## What the exercise asks
Each line of the listing must be transcribed exactly, except for the images, which should be excluded.

## Records to use
----

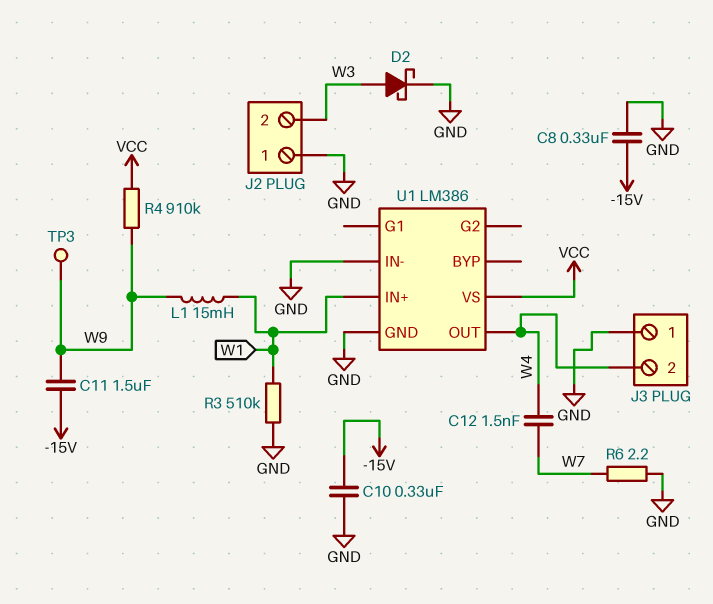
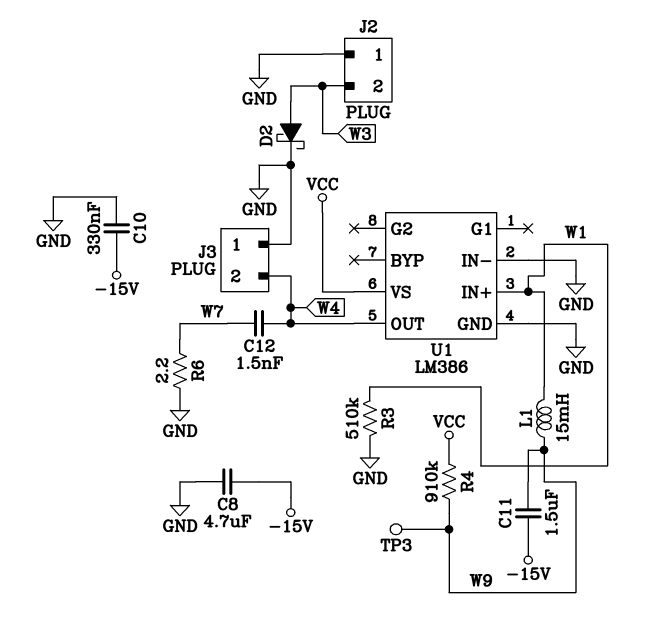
C8: 330nF (-15V, GND) -> 4.7uF (-15V, GND)

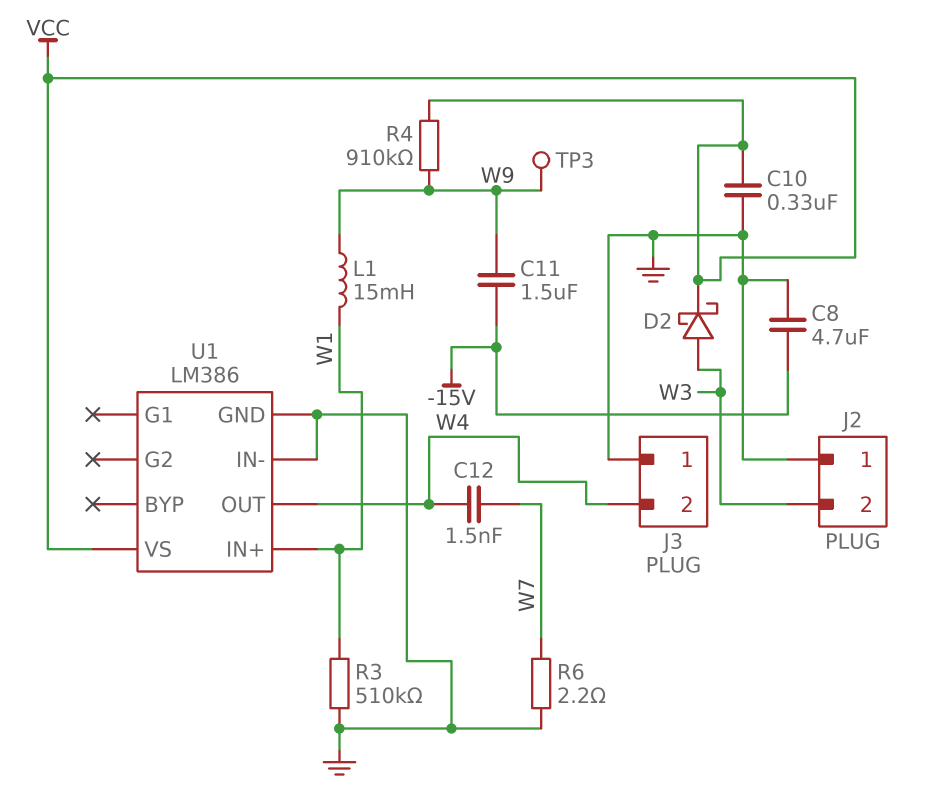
C10: 330nF (-15V, GND) -> 330nF (GND, VCC)
D2: schottky (A W3, K GND) -> schottky (A W3, K VCC)

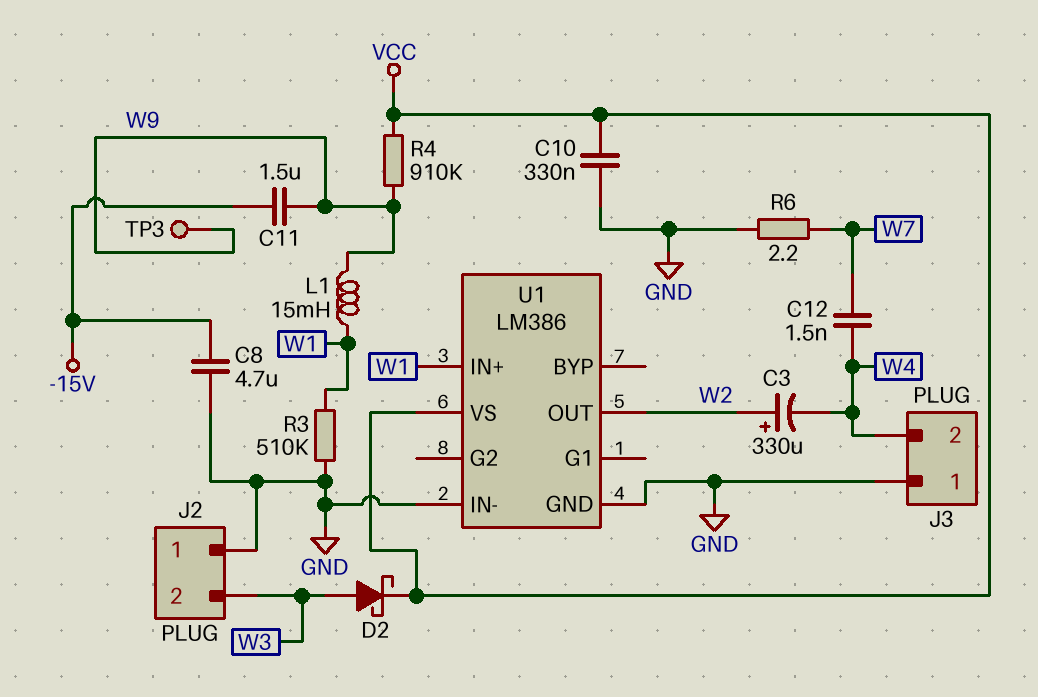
C3: none -> 330uF (plus W2, minus W4)
U1 pin OUT: W4 -> W2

----

## Task output
C8: 330nF (-15V, GND) -> 4.7uF (-15V, GND)

C10: 330nF (-15V, GND) -> 330nF (GND, VCC)
D2: schottky (A W3, K GND) -> schottky (A W3, K VCC)

C3: none -> 330uF (plus W2, minus W4)
U1 pin OUT: W4 -> W2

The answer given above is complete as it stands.